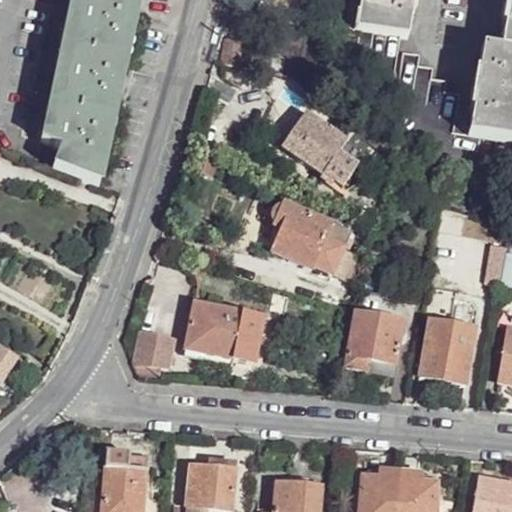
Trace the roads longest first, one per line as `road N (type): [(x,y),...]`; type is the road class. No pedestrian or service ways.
road 1 (residential): [(511,442),(155,414),(116,399),(85,364)]
road 2 (tertiary): [(204,0),(156,181),(85,364)]
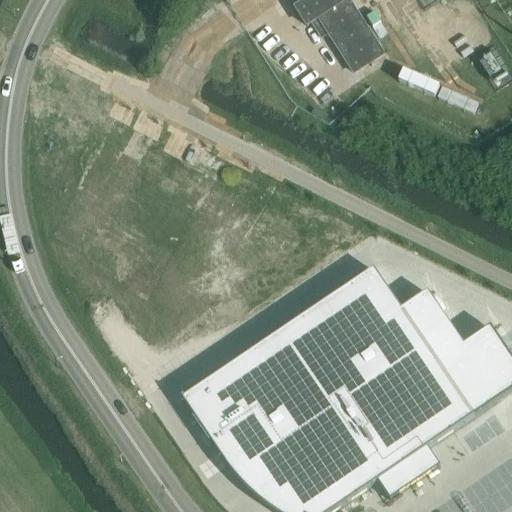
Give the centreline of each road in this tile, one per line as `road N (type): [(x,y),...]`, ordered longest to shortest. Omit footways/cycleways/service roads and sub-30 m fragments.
road 1 (tertiary): [(50,0),(29,42),(6,131),(13,238),(43,315),(180,511)]
road 2 (unclassified): [(511,283),(76,63)]
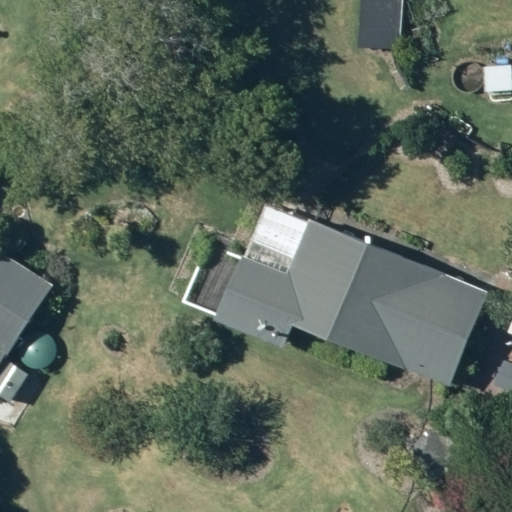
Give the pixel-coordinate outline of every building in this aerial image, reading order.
[(434,0),(433,25),(462,26),(463,0),(434,0)] [(511,60),(493,61),(494,88),(511,86),(511,60)] [(313,319),(466,379),(502,287),(282,200),(236,314),(304,341),(313,319)] [(0,238),(0,377),(64,280),(0,238)] [(439,424),(421,451),(447,468),(465,441),(439,424)]
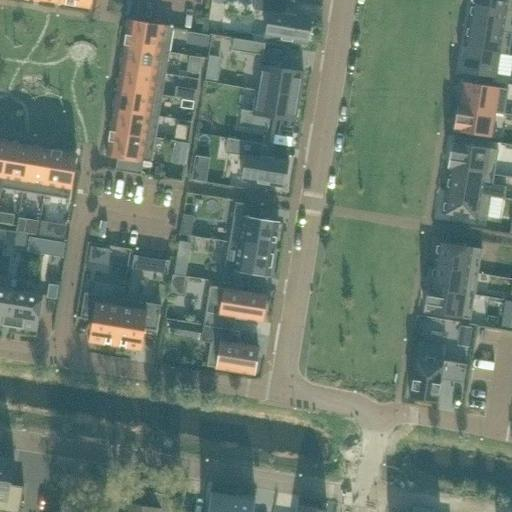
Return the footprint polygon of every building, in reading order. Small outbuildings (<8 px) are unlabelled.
[(89,8),(90,0),(65,0),(64,4),(89,8)] [(285,13),(287,0),(254,0),(253,10),(269,12),(264,37),(308,44),(313,17),(285,13)] [(511,0),(472,0),(471,5),(511,11),(511,0)] [(511,11),(471,5),(468,26),(511,33),(511,32),(503,31),(506,11),(511,12),(511,11)] [(169,52),(173,28),(128,20),(124,45),(169,52)] [(511,33),(468,26),(465,46),(509,53),(511,36),(511,33)] [(265,43),(233,38),(232,50),(263,55),(265,43)] [(166,74),(169,52),(124,45),(121,66),(166,74)] [(465,46),(460,72),(496,78),(499,54),(509,56),(509,53),(465,46)] [(84,63),(85,52),(68,51),(68,62),(84,63)] [(256,90),(300,97),(304,72),(261,65),(256,90)] [(162,95),(166,74),(121,66),(117,88),(162,95)] [(457,105),(457,107),(495,113),(504,115),(508,89),(464,82),(460,106),(457,105)] [(159,116),(162,95),(117,88),(114,109),(159,116)] [(295,122),(300,97),(256,90),(253,111),(242,109),(240,127),(268,131),(270,118),(295,122)] [(457,107),(453,131),(491,137),(495,113),(457,107)] [(155,138),(159,116),(114,109),(110,130),(155,138)] [(151,162),(155,138),(110,130),(106,155),(118,157),(116,170),(141,174),(143,161),(151,162)] [(228,138),(225,153),(245,156),(241,180),(285,187),(289,160),(261,156),(263,144),(228,138)] [(0,177),(2,178),(8,142),(0,141),(0,177)] [(23,191),(30,146),(8,142),(2,178),(1,187),(23,191)] [(451,142),(447,168),(449,168),(494,176),(498,150),(451,142)] [(44,195),(51,150),(30,146),(23,191),(44,195)] [(69,199),(76,154),(51,150),(44,195),(69,199)] [(449,168),(446,189),(505,198),(507,187),(493,184),(494,176),(449,168)] [(446,189),(442,213),(487,221),(491,197),(505,199),(505,198),(446,189)] [(261,206),(236,202),(229,242),(275,249),(279,223),(259,219),(261,206)] [(251,273),(270,276),(275,249),(229,242),(223,282),(248,286),(251,273)] [(437,242),(433,266),(478,274),(482,249),(437,242)] [(428,286),(428,287),(475,295),(478,274),(433,266),(430,287),(428,286)] [(49,284),(47,298),(56,299),(58,285),(49,284)] [(210,286),(204,325),(214,327),(213,327),(234,330),(236,318),(263,322),(267,295),(210,286)] [(428,287),(423,312),(471,320),(475,295),(428,287)] [(13,327),(18,291),(0,288),(0,325),(13,327)] [(18,291),(13,327),(37,331),(43,295),(18,291)] [(115,344),(123,299),(85,293),(81,318),(94,320),(91,340),(115,344)] [(140,348),(143,329),(156,331),(161,305),(123,299),(115,344),(140,348)] [(213,327),(207,366),(254,374),(259,348),(238,344),(240,331),(234,330),(213,327)] [(419,341),(410,398),(437,402),(442,374),(447,375),(446,380),(463,383),(464,378),(465,368),(466,364),(444,361),(446,346),(419,341)] [(15,460),(0,457),(0,511),(5,511),(19,511),(24,487),(11,484),(15,460)] [(166,511),(169,495),(143,491),(141,507),(127,505),(126,511),(159,511),(160,511),(166,511)] [(230,511),(233,496),(211,492),(207,511),(230,511)] [(253,511),(255,499),(233,496),(230,511),(253,511)]
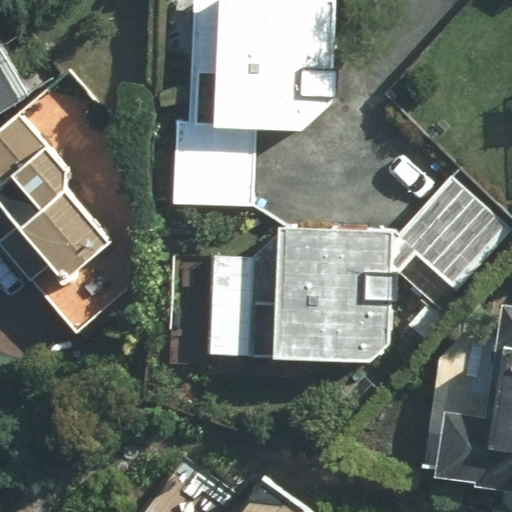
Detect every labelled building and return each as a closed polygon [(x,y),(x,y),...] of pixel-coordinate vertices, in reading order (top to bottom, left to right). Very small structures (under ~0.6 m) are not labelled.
[(188,0),(187,30),(204,31),(200,118),(184,117),(180,204),(263,207),(265,126),(317,127),(350,95),(354,95),(355,64),(346,63),(349,0),(188,0)] [(0,119),(36,97),(0,37),(0,119)] [(33,107),(0,132),(0,162),(12,176),(0,186),(0,201),(23,227),(5,242),(40,282),(43,280),(91,335),(165,270),(89,184),(104,171),(70,133),(62,140),(33,107)] [(218,351),(385,357),(401,343),(405,233),(291,229),(260,255),(222,254),(218,351)] [(451,483),(511,489),(511,395),(509,420),(459,414),(451,483)]
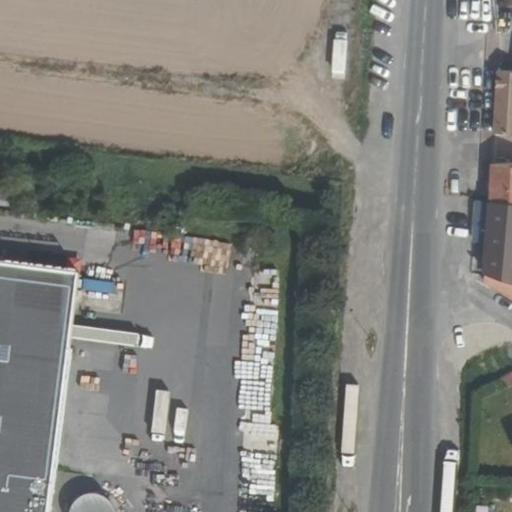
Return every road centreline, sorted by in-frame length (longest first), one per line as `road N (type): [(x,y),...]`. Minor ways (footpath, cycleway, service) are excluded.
road 1 (primary): [(416,173),(382,511)]
road 2 (primary): [(409,511),(418,273)]
road 3 (primary): [(416,173),(427,0)]
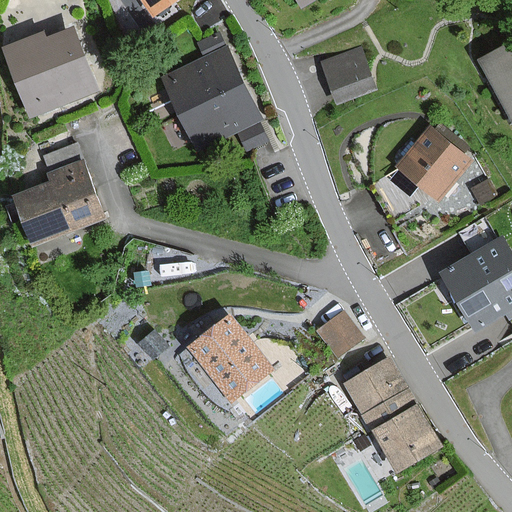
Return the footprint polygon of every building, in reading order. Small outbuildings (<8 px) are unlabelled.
[(179,0),(145,0),(156,16),(179,0)] [(47,30),(8,45),(33,113),(103,88),(79,24),(49,35),(47,30)] [(210,57),(169,76),(186,113),(247,84),(242,74),(223,33),(203,42),(210,57)] [(511,41),(482,58),(492,77),(511,112),(511,41)] [(378,86),(363,47),(324,61),(339,101),(378,86)] [(260,121),(264,119),(247,84),(186,113),(202,147),(241,129),(250,148),(269,139),(260,121)] [(475,155),(434,124),(401,168),(441,199),(475,155)] [(109,216),(87,159),(53,173),(56,181),(20,194),(38,243),(109,216)] [(477,255),(449,271),(482,327),(511,309),(511,248),(506,238),(477,255)] [(366,337),(346,310),(320,329),(340,356),(366,337)] [(274,371),(235,314),(194,346),(231,398),(274,371)] [(348,382),(375,428),(377,427),(421,402),(394,356),(348,382)] [(447,444),(422,401),(421,402),(377,427),(402,469),(447,444)]
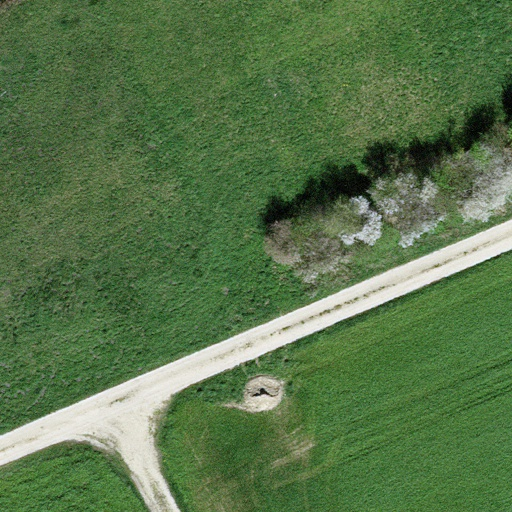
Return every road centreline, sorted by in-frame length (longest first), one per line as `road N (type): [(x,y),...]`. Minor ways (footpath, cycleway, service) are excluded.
road 1 (track): [(0,450),(511,230)]
road 2 (track): [(109,401),(165,511)]
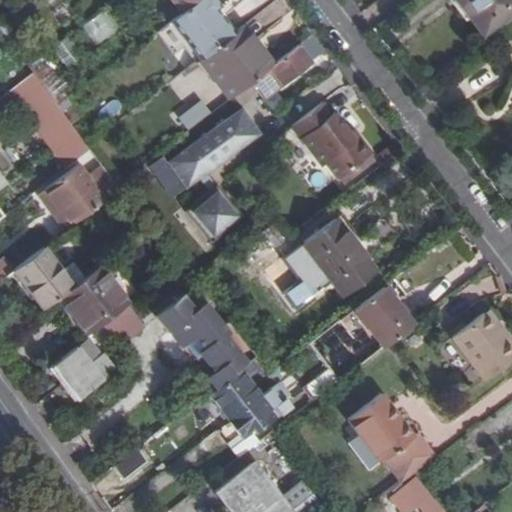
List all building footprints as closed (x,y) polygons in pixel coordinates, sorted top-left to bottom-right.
[(178,13),(166,22),(183,44),(179,47),(193,64),(194,63),(231,35),(213,10),(217,7),(212,0),(194,0),(179,12),(178,13)] [(170,0),(179,12),(194,0),(170,0)] [(511,0),(449,0),(478,37),(511,10),(511,0)] [(154,15),(162,25),(166,22),(178,13),(170,3),(154,15)] [(91,46),(117,28),(104,9),(77,27),(91,46)] [(254,55),(258,51),(240,28),(235,32),(254,55)] [(231,35),(194,63),(224,101),(247,83),(270,65),(258,51),(254,55),(235,32),(231,35)] [(309,35),(270,65),(247,83),(261,100),(307,63),(306,62),(321,51),(309,35)] [(39,92),(19,106),(38,131),(57,118),(39,92)] [(0,98),(0,118),(17,106),(7,93),(0,98)] [(68,108),(63,101),(53,108),(67,127),(75,120),(66,109),(68,108)] [(320,102),(288,126),(318,166),(322,164),(333,179),(369,153),(357,138),(353,140),(347,133),(333,113),(330,115),(320,102)] [(237,110),(163,165),(182,189),(194,180),(204,192),(178,212),(206,246),(239,218),(203,174),(207,171),(211,165),(220,161),(255,134),(237,110)] [(351,130),(347,133),(353,140),(357,138),(351,130)] [(0,218),(13,209),(0,192),(0,186),(15,175),(7,164),(18,156),(0,131),(0,218)] [(77,168),(44,194),(70,227),(116,191),(113,187),(99,169),(86,179),(77,168)] [(64,232),(70,227),(44,194),(38,198),(64,232)] [(339,213),(333,217),(374,268),(380,264),(339,213)] [(374,268),(333,217),(301,242),(341,295),(374,268)] [(442,241),(432,253),(452,272),(463,260),(442,241)] [(41,249),(10,273),(40,310),(57,297),(63,293),(81,279),(69,263),(58,272),(41,249)] [(0,260),(0,280),(10,273),(0,260)] [(125,305),(96,267),(81,279),(63,293),(72,306),(66,310),(86,335),(103,322),(125,305)] [(381,287),(339,319),(353,337),(366,327),(381,347),(386,343),(410,325),(381,287)] [(63,293),(57,297),(66,310),(72,306),(63,293)] [(206,378),(215,389),(237,372),(254,359),(237,336),(230,342),(202,305),(199,307),(179,296),(152,317),(166,333),(170,331),(192,360),(202,352),(216,370),(206,378)] [(479,315),(448,339),(482,381),(511,357),(511,348),(501,334),(498,337),(479,315)] [(47,372),(70,402),(95,381),(107,371),(84,342),(47,372)] [(202,352),(192,360),(206,378),(216,370),(202,352)] [(215,389),(205,397),(225,424),(259,398),(237,372),(215,389)] [(310,385),(318,396),(335,383),(327,372),(310,385)] [(225,424),(218,429),(218,434),(224,443),(230,443),(252,426),(256,431),(275,416),(277,418),(283,413),(267,392),(259,398),(225,424)] [(411,475),(434,457),(416,433),(410,438),(377,395),(343,421),(353,433),(343,441),(366,471),(383,458),(402,481),(411,475)] [(252,426),(230,443),(234,448),(256,431),(252,426)] [(135,450),(112,467),(123,482),(146,463),(135,450)] [(312,511),(319,507),(301,483),(279,499),(253,465),(217,492),(231,511),(312,511)] [(444,511),(419,473),(387,494),(398,511),(407,511),(418,505),(422,511),(444,511)]
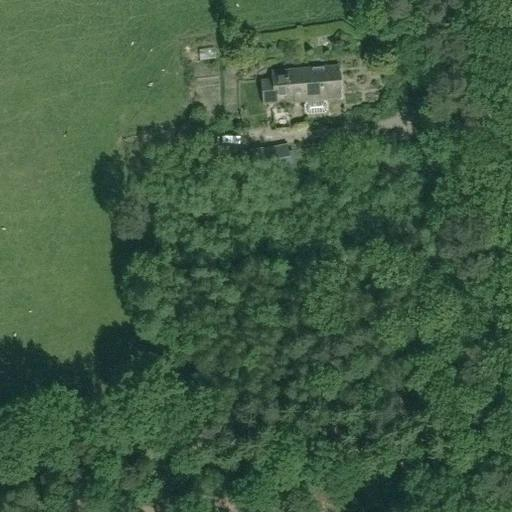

************

__Directions__
Copy out everything from the start of the rows through the line containing "road 2 (tertiary): [(204,0),(156,181),(85,364)]", including that line, and leave out the pictures.

__Written reply__
Trace the roads longest first, one per line as `road N (type): [(x,y),...]`; type is the road class. No pedestrian or service ways.
road 1 (residential): [(511,442),(155,414),(116,399),(85,364)]
road 2 (tertiary): [(204,0),(156,181),(85,364)]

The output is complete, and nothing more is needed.